:: Task instructions ::
Go through the records and copy each line where the string "Handy" occurs.

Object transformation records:
....................

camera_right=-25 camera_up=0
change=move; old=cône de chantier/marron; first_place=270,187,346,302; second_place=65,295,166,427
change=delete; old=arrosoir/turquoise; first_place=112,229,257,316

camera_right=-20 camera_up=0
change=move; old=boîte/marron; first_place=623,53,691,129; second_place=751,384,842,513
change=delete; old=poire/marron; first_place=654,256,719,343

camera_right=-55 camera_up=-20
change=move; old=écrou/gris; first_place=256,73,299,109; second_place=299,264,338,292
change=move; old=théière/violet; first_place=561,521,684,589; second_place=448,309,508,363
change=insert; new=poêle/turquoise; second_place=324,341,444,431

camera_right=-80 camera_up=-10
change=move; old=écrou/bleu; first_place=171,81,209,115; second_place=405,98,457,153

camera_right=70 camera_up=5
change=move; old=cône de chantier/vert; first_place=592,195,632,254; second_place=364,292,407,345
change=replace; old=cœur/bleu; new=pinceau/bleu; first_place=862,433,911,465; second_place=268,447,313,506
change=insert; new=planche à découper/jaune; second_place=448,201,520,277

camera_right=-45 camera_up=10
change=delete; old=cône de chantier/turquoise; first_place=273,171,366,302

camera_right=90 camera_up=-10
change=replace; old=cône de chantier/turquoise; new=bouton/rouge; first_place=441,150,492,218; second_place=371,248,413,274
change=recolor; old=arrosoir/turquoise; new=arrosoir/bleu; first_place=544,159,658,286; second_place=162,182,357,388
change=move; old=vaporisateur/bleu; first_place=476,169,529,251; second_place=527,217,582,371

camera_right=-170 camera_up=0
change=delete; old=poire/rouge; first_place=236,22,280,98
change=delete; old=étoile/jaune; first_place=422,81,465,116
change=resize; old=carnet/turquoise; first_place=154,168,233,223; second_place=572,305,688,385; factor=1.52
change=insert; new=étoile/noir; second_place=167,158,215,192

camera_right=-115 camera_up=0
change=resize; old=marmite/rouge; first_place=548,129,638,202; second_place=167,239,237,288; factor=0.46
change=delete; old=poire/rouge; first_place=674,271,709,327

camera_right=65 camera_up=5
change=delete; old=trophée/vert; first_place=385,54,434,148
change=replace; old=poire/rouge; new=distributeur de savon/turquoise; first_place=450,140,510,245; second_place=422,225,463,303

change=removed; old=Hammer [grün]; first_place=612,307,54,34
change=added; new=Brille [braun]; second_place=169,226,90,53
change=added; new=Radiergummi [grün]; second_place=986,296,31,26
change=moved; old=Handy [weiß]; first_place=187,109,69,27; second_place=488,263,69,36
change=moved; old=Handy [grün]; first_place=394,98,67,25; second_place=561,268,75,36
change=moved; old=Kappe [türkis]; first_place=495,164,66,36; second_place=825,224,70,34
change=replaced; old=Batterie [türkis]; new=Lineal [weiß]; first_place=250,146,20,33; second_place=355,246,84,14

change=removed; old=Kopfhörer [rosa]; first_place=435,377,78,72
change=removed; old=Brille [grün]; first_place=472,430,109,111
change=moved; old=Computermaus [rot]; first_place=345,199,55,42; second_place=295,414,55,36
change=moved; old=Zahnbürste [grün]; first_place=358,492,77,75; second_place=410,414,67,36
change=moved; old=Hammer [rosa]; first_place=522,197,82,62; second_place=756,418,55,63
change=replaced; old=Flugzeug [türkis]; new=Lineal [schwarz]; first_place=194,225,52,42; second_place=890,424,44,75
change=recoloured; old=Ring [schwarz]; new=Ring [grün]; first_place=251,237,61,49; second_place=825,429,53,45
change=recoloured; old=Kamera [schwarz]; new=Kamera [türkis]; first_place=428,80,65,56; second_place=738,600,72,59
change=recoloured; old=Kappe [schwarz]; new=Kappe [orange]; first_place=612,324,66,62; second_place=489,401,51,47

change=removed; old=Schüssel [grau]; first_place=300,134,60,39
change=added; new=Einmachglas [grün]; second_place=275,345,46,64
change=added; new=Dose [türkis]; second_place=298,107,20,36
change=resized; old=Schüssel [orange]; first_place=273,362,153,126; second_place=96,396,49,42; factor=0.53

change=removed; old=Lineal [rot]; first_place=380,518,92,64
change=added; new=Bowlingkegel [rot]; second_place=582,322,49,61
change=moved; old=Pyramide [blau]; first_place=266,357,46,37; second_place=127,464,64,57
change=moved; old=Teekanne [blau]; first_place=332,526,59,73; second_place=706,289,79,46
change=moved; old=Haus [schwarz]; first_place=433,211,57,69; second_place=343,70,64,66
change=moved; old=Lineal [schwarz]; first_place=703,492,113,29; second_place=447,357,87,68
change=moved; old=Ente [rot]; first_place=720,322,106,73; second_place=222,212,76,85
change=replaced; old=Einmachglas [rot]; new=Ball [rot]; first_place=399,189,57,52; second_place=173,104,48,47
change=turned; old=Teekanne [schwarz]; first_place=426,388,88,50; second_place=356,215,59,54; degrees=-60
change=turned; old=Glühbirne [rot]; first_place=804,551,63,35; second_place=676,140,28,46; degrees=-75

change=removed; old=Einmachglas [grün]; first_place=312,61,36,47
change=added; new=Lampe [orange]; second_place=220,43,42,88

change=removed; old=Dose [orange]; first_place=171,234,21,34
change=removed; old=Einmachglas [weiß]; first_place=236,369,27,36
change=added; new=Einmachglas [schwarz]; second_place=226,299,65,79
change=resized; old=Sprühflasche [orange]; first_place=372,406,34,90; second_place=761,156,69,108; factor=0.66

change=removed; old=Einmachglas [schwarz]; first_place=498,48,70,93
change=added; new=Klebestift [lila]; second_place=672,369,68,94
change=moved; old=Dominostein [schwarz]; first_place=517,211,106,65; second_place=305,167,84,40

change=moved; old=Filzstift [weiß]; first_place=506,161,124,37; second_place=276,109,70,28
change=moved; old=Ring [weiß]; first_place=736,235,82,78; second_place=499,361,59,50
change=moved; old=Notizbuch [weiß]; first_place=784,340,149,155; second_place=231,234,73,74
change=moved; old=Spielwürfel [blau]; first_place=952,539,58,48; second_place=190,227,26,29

....................

:: Solution for this task ::
change=moved; old=Handy [weiß]; first_place=187,109,69,27; second_place=488,263,69,36
change=moved; old=Handy [grün]; first_place=394,98,67,25; second_place=561,268,75,36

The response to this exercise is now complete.